Object tracking records:
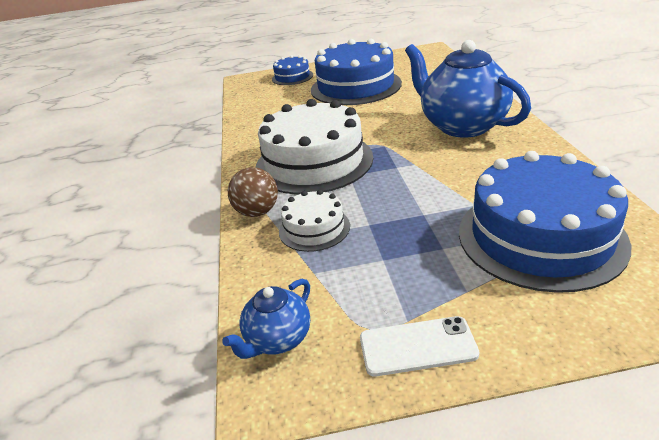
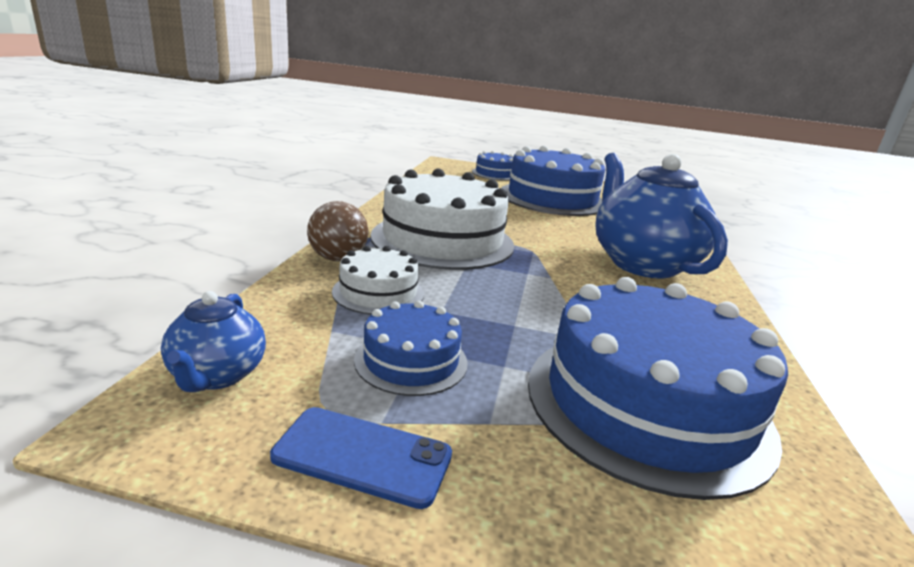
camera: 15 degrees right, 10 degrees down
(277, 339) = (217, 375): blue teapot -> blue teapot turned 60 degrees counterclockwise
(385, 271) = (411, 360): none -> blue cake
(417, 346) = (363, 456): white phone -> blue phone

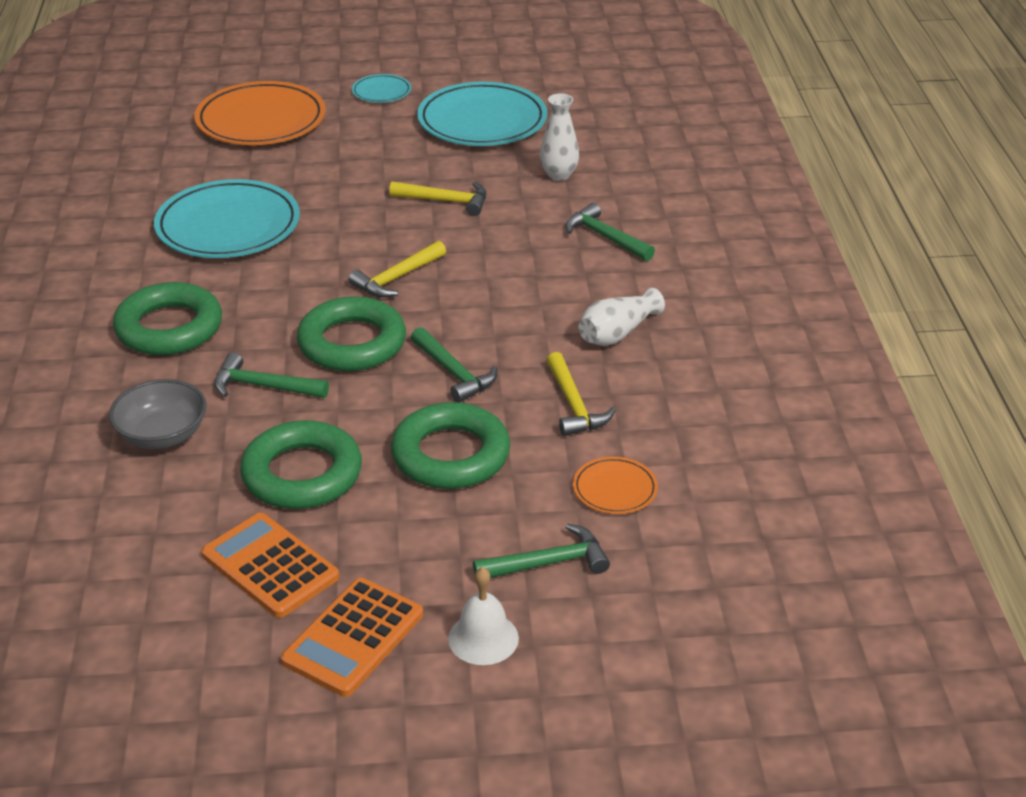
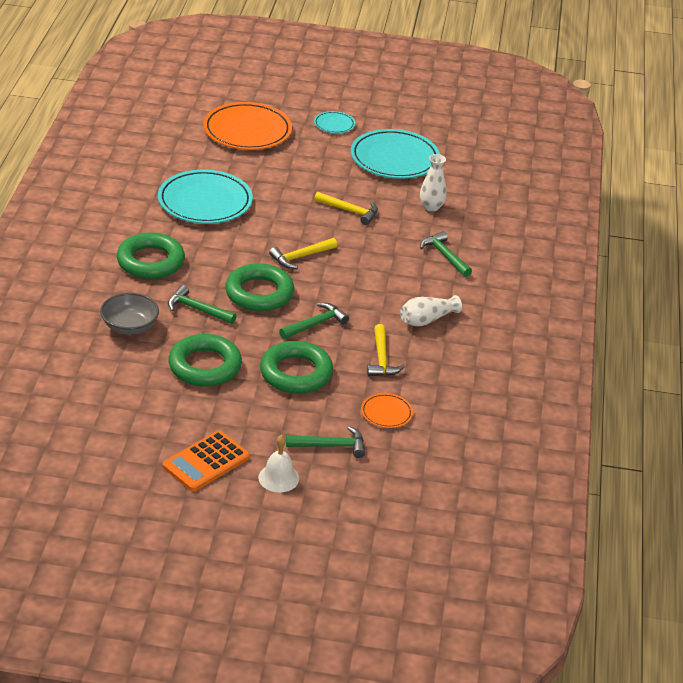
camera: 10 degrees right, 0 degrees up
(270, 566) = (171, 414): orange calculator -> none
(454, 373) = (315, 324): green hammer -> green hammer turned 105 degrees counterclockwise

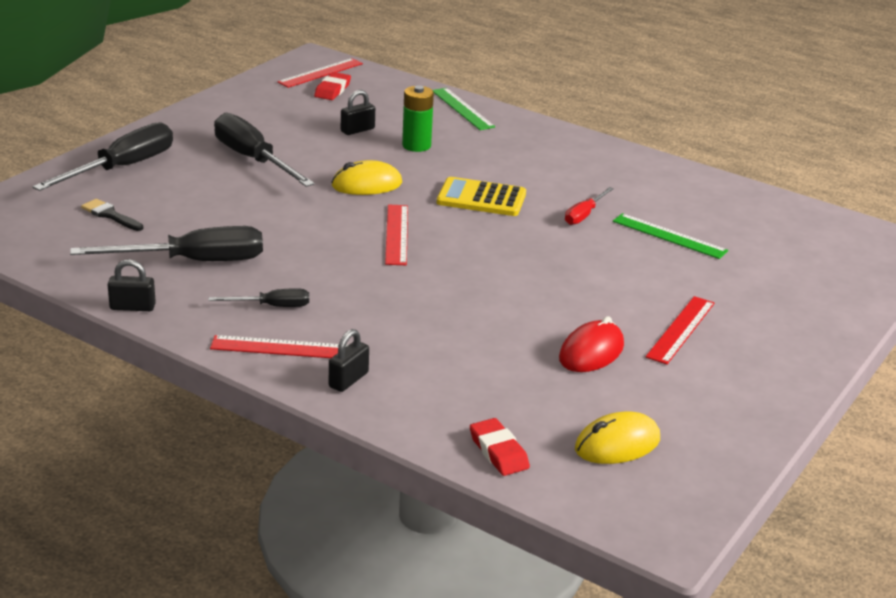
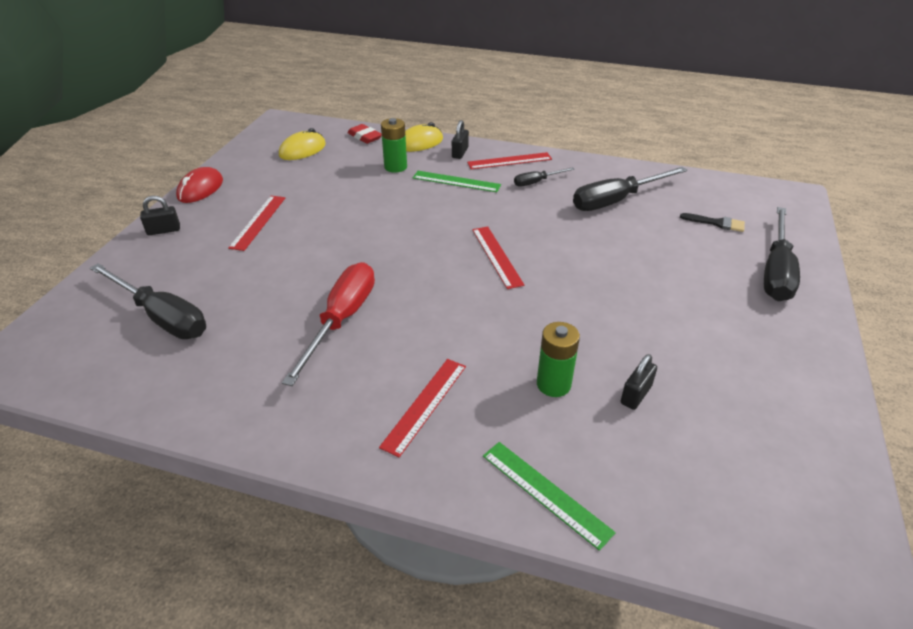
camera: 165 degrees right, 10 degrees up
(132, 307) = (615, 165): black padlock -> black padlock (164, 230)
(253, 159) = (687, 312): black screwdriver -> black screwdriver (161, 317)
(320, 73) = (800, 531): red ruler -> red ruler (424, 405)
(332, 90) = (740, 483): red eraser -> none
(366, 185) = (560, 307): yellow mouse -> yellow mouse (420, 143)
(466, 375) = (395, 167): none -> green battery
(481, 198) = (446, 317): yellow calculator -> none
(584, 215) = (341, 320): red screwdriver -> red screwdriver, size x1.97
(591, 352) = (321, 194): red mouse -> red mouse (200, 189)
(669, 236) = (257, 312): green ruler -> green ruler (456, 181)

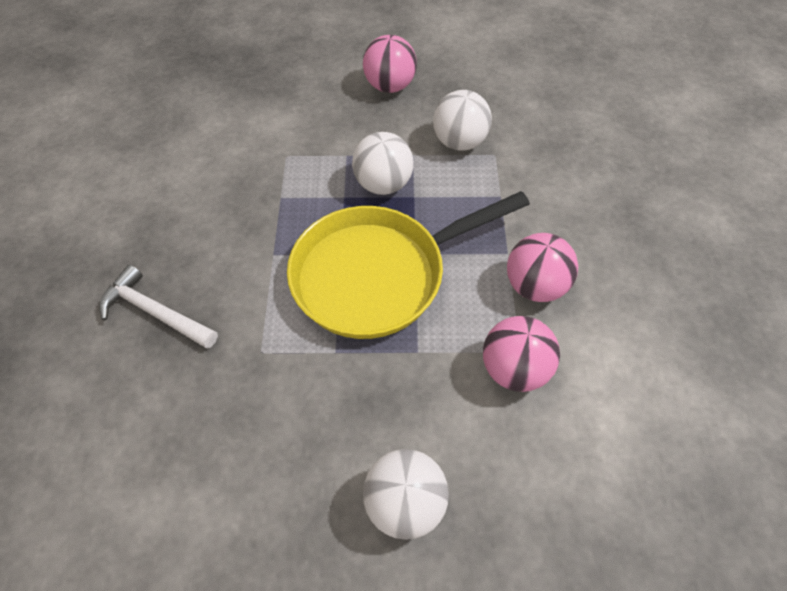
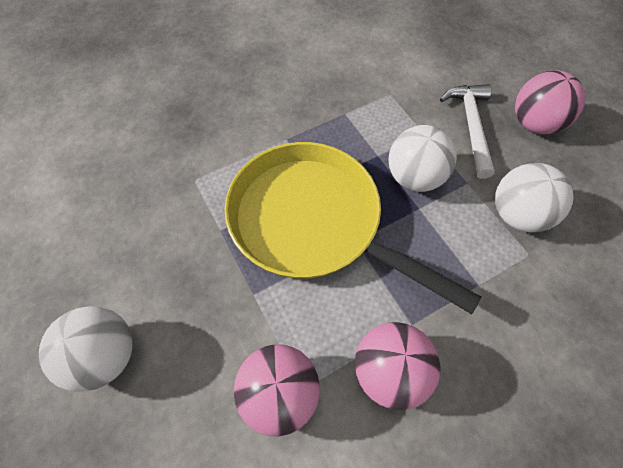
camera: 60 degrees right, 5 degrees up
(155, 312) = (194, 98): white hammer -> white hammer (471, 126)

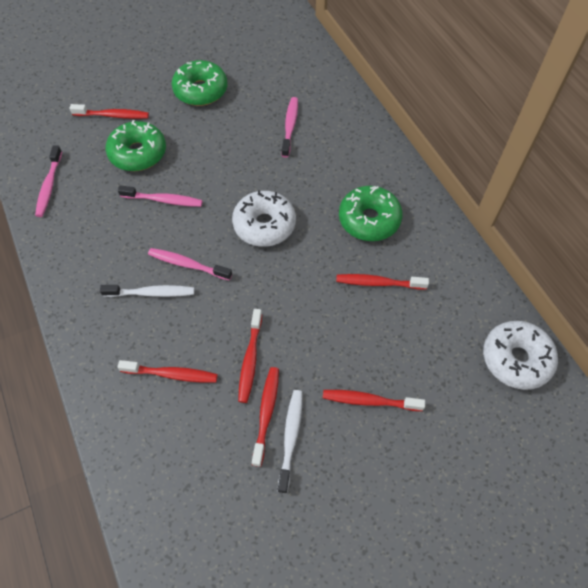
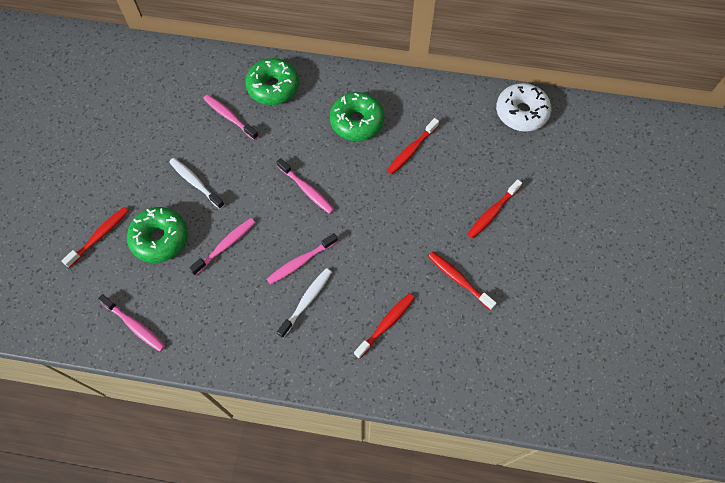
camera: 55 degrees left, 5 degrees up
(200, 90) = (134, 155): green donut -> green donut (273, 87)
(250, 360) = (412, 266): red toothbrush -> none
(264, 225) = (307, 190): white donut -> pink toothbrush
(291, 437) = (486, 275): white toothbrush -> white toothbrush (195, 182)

INSTRUCTIONS TO FOLLOW
How many lines of these records include the word "turned"? Only the number should be written.

WRITTEN ANSWER
2